Problem -> What is needed is an exact copy of the line that contains "(429, 445) = (281, 335): turquoise" and of all later lines to the end of the records below, with no other lines.

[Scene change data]
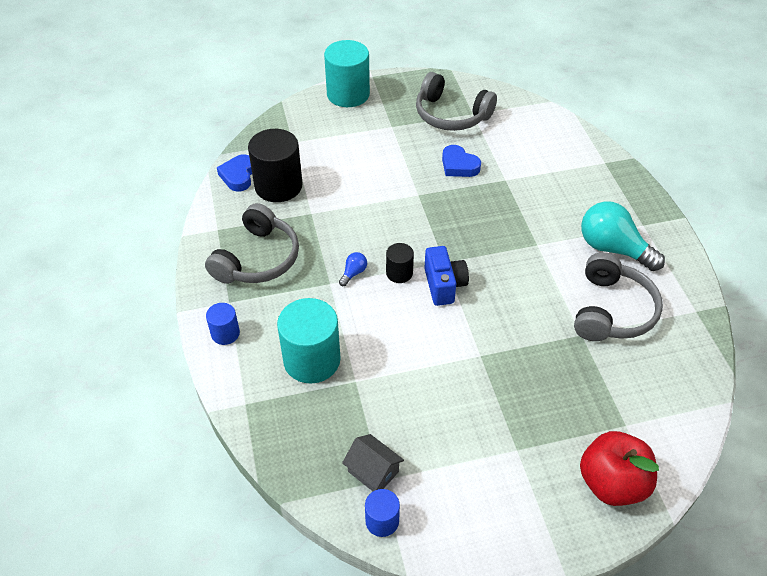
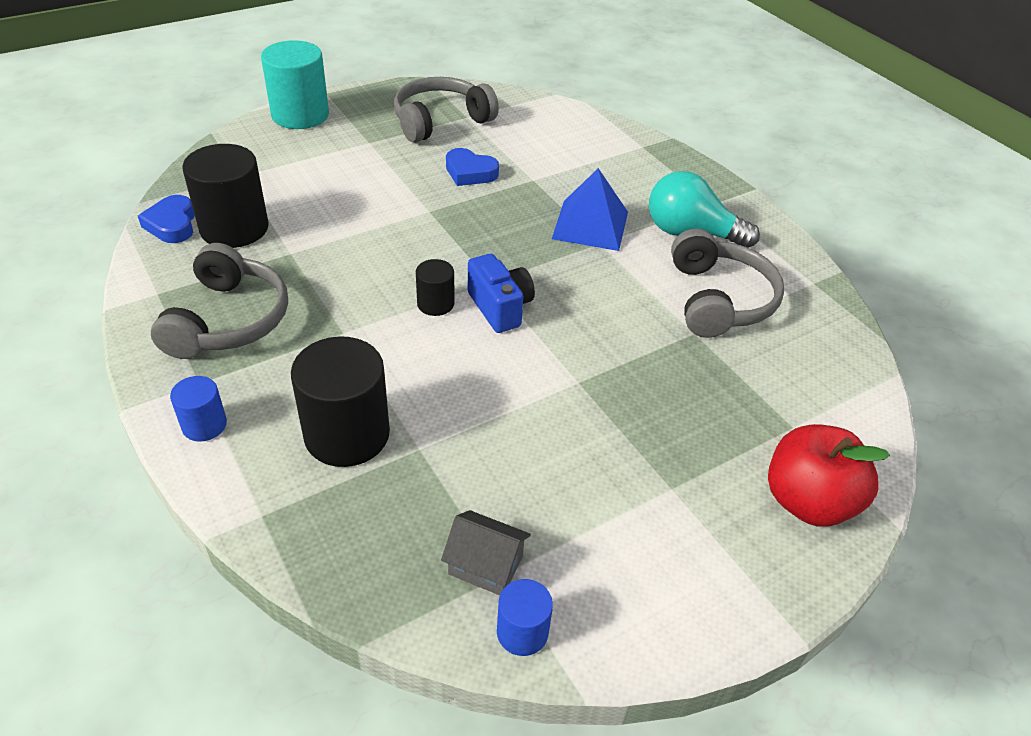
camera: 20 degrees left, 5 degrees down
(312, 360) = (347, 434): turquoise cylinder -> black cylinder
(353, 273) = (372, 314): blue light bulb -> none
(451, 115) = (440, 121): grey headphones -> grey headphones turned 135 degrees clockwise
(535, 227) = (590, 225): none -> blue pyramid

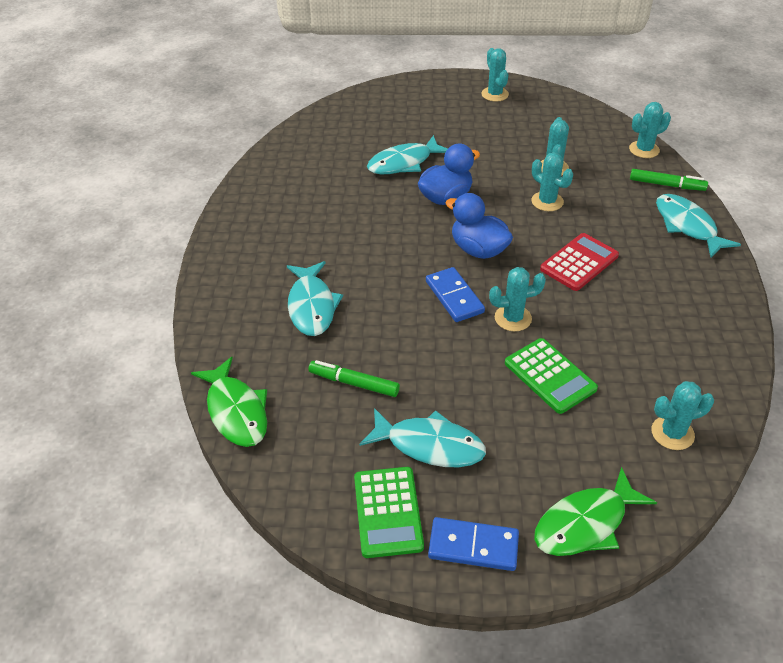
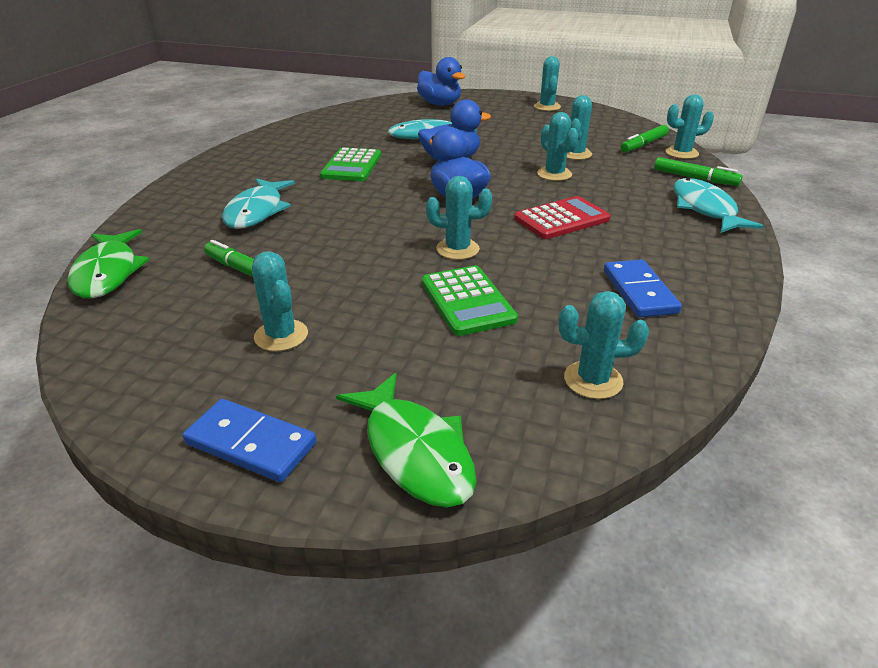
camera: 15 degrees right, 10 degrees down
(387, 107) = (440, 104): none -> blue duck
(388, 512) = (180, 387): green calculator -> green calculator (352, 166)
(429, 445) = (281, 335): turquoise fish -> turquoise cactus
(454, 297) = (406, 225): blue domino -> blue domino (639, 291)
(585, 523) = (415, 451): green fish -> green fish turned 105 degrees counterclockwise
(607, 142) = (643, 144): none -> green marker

Task result ->
(429, 445) = (281, 335): turquoise fish -> turquoise cactus
(454, 297) = (406, 225): blue domino -> blue domino (639, 291)
(585, 523) = (415, 451): green fish -> green fish turned 105 degrees counterclockwise
(607, 142) = (643, 144): none -> green marker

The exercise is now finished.